Image sets with object changes:
+ + + + + + +

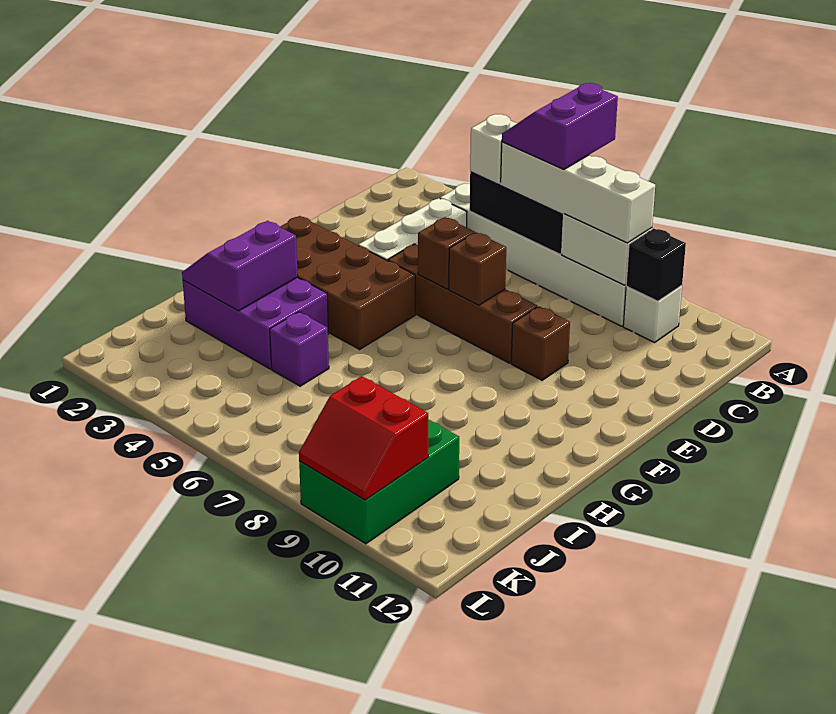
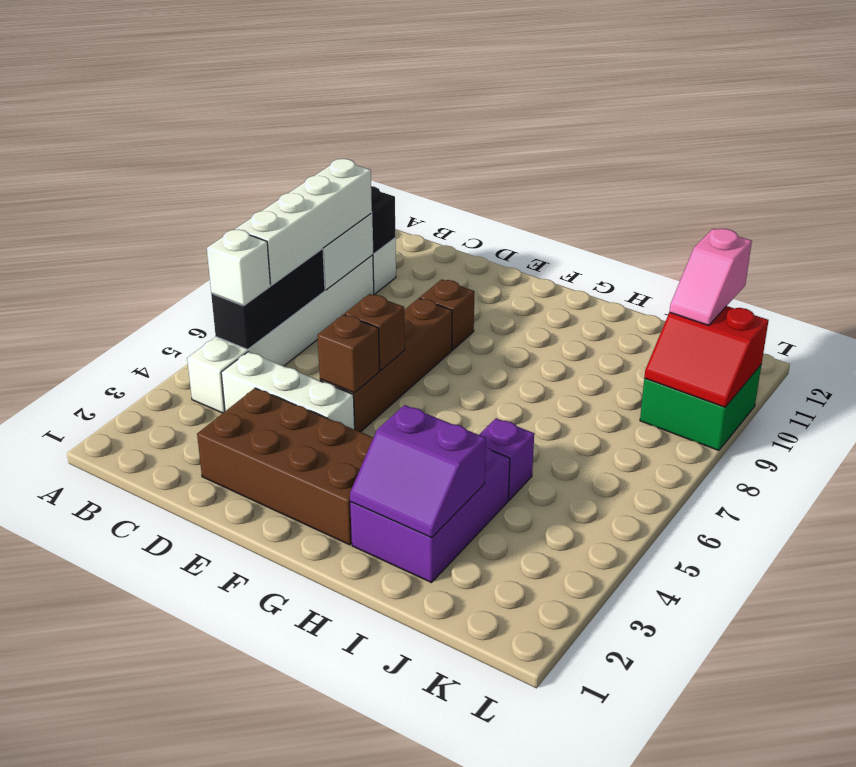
purple slope A6:B7 level 4 top 7 -> none
brown brick E7 level 2 -> brown brick E5 level 2
brown brick F2:G5 level 1 -> brown brick D2:G3 level 1
green brick J9:L10 level 1 -> green brick K9:L10 level 1
red slope K9:L10 level 2 top K -> red slope K9:L10 level 2 top 10
none -> pink slope K10:K11 level 3 top 11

+ + + + + + +

• _TRY IT_
From the line containing "brown brick E7" down to the last line of the data, transcribe every line exactly; nothing else should appear.

• _RESPONSE AREA_
brown brick E7 level 2 -> brown brick E5 level 2
brown brick F2:G5 level 1 -> brown brick D2:G3 level 1
green brick J9:L10 level 1 -> green brick K9:L10 level 1
red slope K9:L10 level 2 top K -> red slope K9:L10 level 2 top 10
none -> pink slope K10:K11 level 3 top 11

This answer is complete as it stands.